START Extracted information

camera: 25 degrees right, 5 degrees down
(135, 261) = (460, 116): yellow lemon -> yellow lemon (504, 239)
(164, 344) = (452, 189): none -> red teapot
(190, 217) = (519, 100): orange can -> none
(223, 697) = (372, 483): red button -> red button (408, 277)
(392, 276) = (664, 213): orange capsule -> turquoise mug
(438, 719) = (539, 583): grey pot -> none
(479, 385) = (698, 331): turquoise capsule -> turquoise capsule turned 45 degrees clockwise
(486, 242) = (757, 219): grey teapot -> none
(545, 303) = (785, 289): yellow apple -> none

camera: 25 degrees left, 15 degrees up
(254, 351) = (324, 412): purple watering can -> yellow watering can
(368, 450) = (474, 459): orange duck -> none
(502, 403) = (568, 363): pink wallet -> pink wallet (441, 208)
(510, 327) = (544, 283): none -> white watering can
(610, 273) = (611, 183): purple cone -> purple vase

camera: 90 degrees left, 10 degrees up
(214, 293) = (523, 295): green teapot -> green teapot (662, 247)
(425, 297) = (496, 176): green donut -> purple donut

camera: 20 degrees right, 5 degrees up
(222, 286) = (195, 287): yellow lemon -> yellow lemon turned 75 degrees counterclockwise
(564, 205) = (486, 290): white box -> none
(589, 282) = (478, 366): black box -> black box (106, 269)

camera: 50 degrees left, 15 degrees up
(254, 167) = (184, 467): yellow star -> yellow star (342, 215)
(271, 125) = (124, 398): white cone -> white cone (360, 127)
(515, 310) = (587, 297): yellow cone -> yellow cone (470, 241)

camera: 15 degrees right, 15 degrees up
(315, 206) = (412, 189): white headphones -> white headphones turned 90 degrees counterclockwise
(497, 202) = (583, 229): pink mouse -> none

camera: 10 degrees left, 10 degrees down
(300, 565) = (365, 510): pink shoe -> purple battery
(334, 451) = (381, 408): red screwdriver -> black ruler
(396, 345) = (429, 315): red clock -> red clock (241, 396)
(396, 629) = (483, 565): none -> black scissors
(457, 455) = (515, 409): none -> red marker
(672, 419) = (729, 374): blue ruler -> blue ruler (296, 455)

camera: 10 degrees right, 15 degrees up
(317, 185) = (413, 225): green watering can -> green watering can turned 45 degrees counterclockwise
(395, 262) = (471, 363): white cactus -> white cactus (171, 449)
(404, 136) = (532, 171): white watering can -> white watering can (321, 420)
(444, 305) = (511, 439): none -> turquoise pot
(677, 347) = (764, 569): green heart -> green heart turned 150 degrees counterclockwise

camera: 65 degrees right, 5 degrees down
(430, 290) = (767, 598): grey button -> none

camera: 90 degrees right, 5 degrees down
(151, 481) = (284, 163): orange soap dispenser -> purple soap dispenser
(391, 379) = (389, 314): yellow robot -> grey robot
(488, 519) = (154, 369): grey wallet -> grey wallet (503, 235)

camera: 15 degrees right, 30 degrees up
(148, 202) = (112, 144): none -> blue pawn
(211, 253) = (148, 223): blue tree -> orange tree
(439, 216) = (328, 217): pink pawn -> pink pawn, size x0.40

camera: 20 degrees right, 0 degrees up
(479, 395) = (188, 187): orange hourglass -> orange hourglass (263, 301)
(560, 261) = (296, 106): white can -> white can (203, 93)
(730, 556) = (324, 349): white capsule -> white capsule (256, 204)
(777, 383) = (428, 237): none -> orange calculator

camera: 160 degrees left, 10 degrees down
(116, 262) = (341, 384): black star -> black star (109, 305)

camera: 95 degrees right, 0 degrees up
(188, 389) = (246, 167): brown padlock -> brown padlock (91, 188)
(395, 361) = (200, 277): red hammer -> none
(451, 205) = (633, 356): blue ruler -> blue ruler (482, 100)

END Extracted information

Would you transcribe every entry exactly, leaving nothing out?

camera: 25 degrees right, 5 degrees down
(135, 261) = (460, 116): yellow lemon -> yellow lemon (504, 239)
(164, 344) = (452, 189): none -> red teapot
(190, 217) = (519, 100): orange can -> none
(223, 697) = (372, 483): red button -> red button (408, 277)
(392, 276) = (664, 213): orange capsule -> turquoise mug
(438, 719) = (539, 583): grey pot -> none
(479, 385) = (698, 331): turquoise capsule -> turquoise capsule turned 45 degrees clockwise
(486, 242) = (757, 219): grey teapot -> none
(545, 303) = (785, 289): yellow apple -> none

camera: 25 degrees left, 15 degrees up
(254, 351) = (324, 412): purple watering can -> yellow watering can
(368, 450) = (474, 459): orange duck -> none
(502, 403) = (568, 363): pink wallet -> pink wallet (441, 208)
(510, 327) = (544, 283): none -> white watering can
(610, 273) = (611, 183): purple cone -> purple vase

camera: 90 degrees left, 10 degrees up
(214, 293) = (523, 295): green teapot -> green teapot (662, 247)
(425, 297) = (496, 176): green donut -> purple donut

camera: 20 degrees right, 5 degrees up
(222, 286) = (195, 287): yellow lemon -> yellow lemon turned 75 degrees counterclockwise
(564, 205) = (486, 290): white box -> none
(589, 282) = (478, 366): black box -> black box (106, 269)

camera: 50 degrees left, 15 degrees up
(254, 167) = (184, 467): yellow star -> yellow star (342, 215)
(271, 125) = (124, 398): white cone -> white cone (360, 127)
(515, 310) = (587, 297): yellow cone -> yellow cone (470, 241)

camera: 15 degrees right, 15 degrees up
(315, 206) = (412, 189): white headphones -> white headphones turned 90 degrees counterclockwise
(497, 202) = (583, 229): pink mouse -> none

camera: 10 degrees left, 10 degrees down
(300, 565) = (365, 510): pink shoe -> purple battery
(334, 451) = (381, 408): red screwdriver -> black ruler
(396, 345) = (429, 315): red clock -> red clock (241, 396)
(396, 629) = (483, 565): none -> black scissors
(457, 455) = (515, 409): none -> red marker
(672, 419) = (729, 374): blue ruler -> blue ruler (296, 455)

camera: 10 degrees right, 15 degrees up
(317, 185) = (413, 225): green watering can -> green watering can turned 45 degrees counterclockwise
(395, 262) = (471, 363): white cactus -> white cactus (171, 449)
(404, 136) = (532, 171): white watering can -> white watering can (321, 420)
(444, 305) = (511, 439): none -> turquoise pot
(677, 347) = (764, 569): green heart -> green heart turned 150 degrees counterclockwise

camera: 65 degrees right, 5 degrees down
(430, 290) = (767, 598): grey button -> none

camera: 90 degrees right, 5 degrees down
(151, 481) = (284, 163): orange soap dispenser -> purple soap dispenser
(391, 379) = (389, 314): yellow robot -> grey robot
(488, 519) = (154, 369): grey wallet -> grey wallet (503, 235)

camera: 15 degrees right, 30 degrees up
(148, 202) = (112, 144): none -> blue pawn
(211, 253) = (148, 223): blue tree -> orange tree
(439, 216) = (328, 217): pink pawn -> pink pawn, size x0.40

camera: 20 degrees right, 0 degrees up
(479, 395) = (188, 187): orange hourglass -> orange hourglass (263, 301)
(560, 261) = (296, 106): white can -> white can (203, 93)
(730, 556) = (324, 349): white capsule -> white capsule (256, 204)
(777, 383) = (428, 237): none -> orange calculator

camera: 160 degrees left, 10 degrees down
(116, 262) = (341, 384): black star -> black star (109, 305)

camera: 95 degrees right, 0 degrees up
(188, 389) = (246, 167): brown padlock -> brown padlock (91, 188)
(395, 361) = (200, 277): red hammer -> none
(451, 205) = (633, 356): blue ruler -> blue ruler (482, 100)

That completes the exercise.